§ Your instructions: Pictures are not part of the answer. Return the lines from the one containing "green star: (156, 202) -> (61, 83), turned 30" through the end of the data, both included, exactly as they appear.

Entries taken from a collection
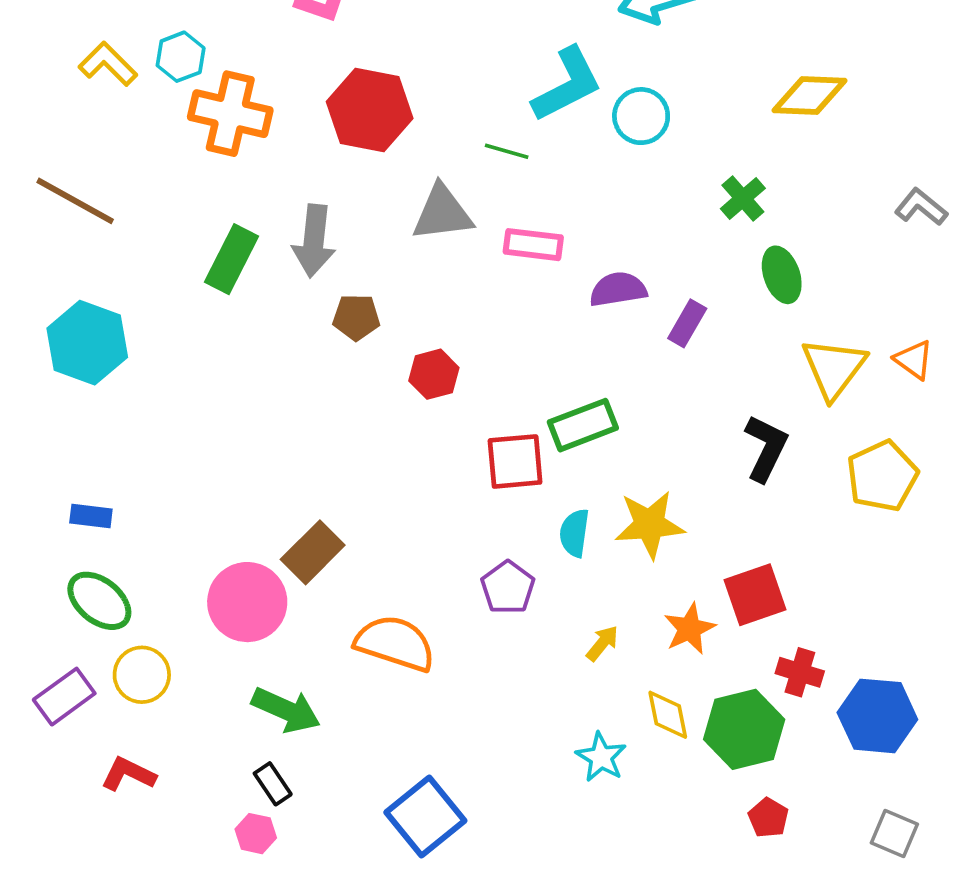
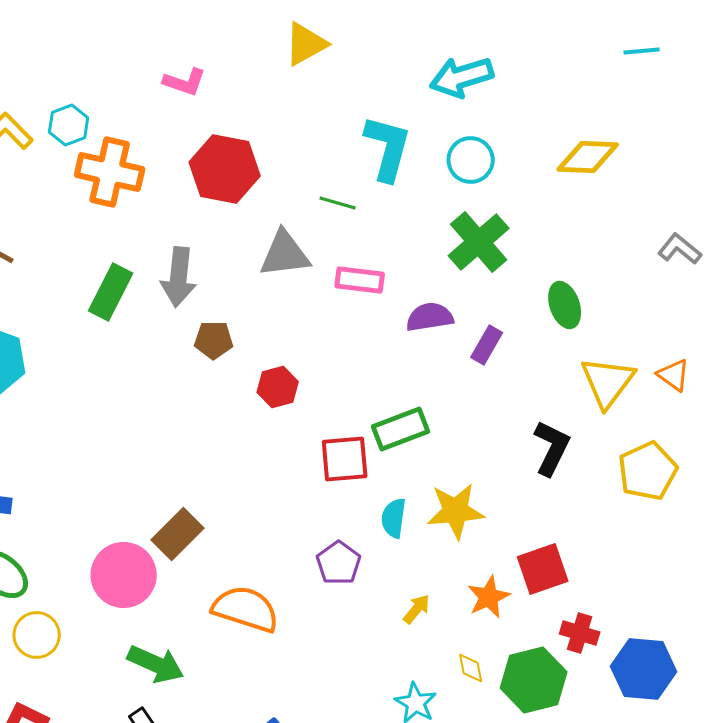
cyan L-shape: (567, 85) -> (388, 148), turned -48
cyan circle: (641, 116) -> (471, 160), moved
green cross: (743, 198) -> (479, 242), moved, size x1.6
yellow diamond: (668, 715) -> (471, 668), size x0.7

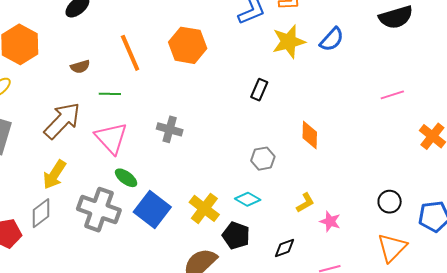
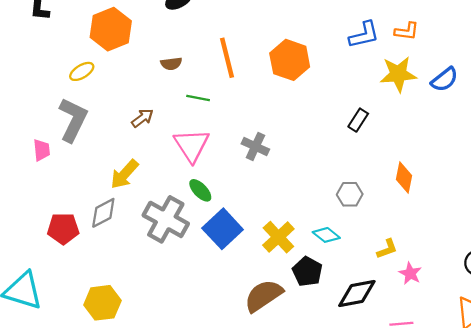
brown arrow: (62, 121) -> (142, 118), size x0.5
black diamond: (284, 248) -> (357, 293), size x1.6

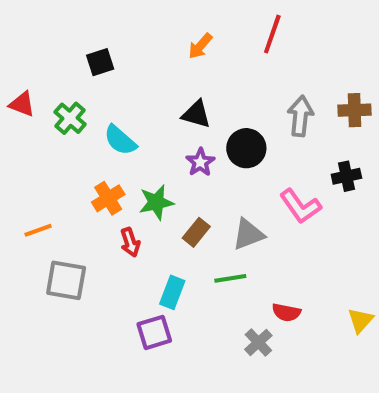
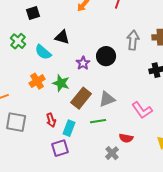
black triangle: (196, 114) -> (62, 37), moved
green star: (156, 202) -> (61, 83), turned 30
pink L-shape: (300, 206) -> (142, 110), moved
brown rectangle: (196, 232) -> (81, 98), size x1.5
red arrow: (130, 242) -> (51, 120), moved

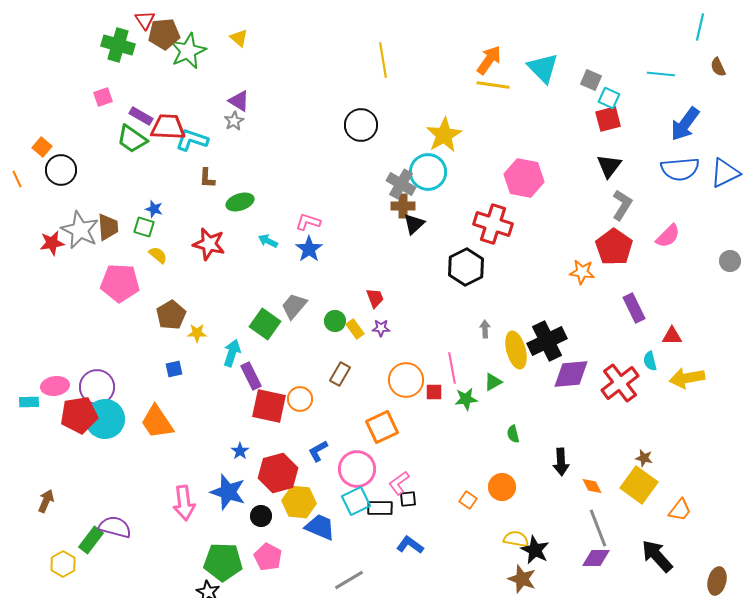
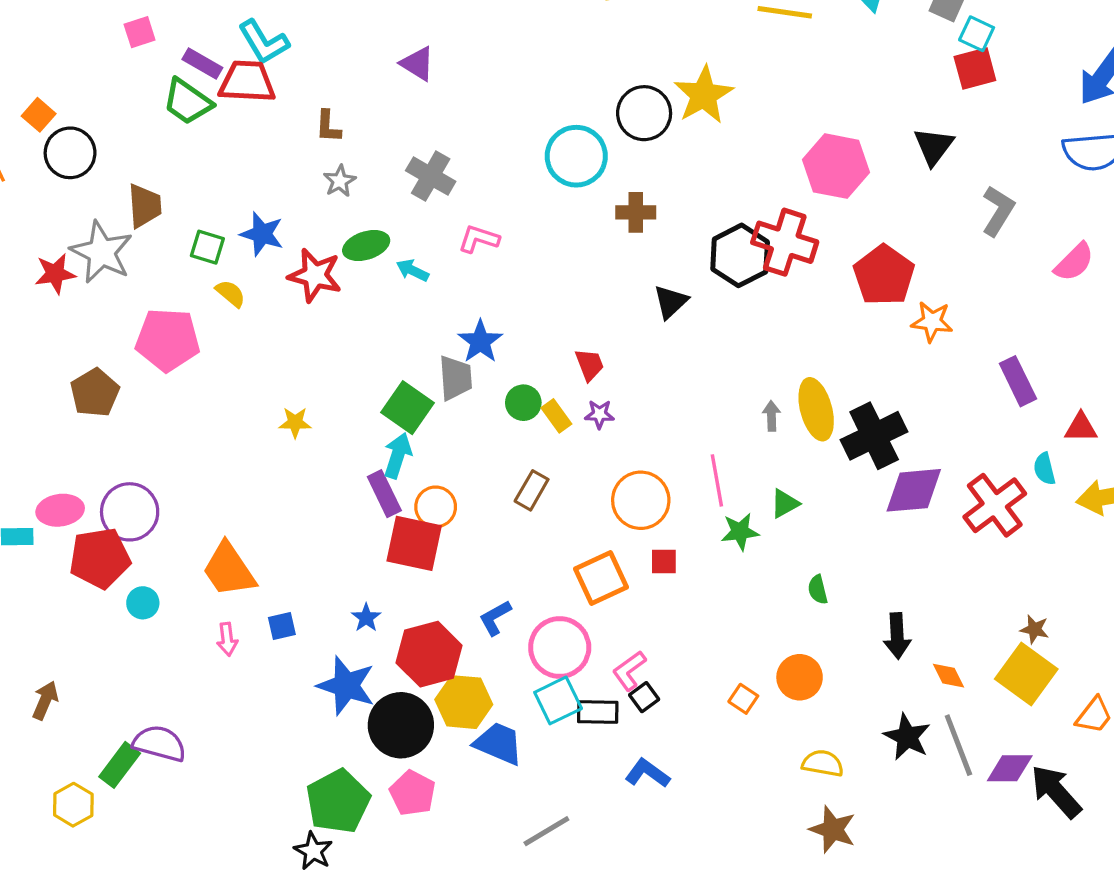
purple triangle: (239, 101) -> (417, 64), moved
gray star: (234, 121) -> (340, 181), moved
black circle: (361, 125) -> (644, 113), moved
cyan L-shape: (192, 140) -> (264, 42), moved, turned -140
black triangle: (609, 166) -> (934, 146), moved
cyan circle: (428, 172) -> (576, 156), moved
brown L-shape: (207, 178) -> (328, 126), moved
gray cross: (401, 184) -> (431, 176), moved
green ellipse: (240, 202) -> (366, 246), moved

§ Answer for this exercise:
green star: (156, 202) -> (61, 83), turned 30
pink L-shape: (300, 206) -> (142, 110), moved
brown rectangle: (196, 232) -> (81, 98), size x1.5
red arrow: (130, 242) -> (51, 120), moved

purple triangle: (239, 101) -> (417, 64), moved
gray star: (234, 121) -> (340, 181), moved
black circle: (361, 125) -> (644, 113), moved
cyan L-shape: (192, 140) -> (264, 42), moved, turned -140
black triangle: (609, 166) -> (934, 146), moved
cyan circle: (428, 172) -> (576, 156), moved
brown L-shape: (207, 178) -> (328, 126), moved
gray cross: (401, 184) -> (431, 176), moved
green ellipse: (240, 202) -> (366, 246), moved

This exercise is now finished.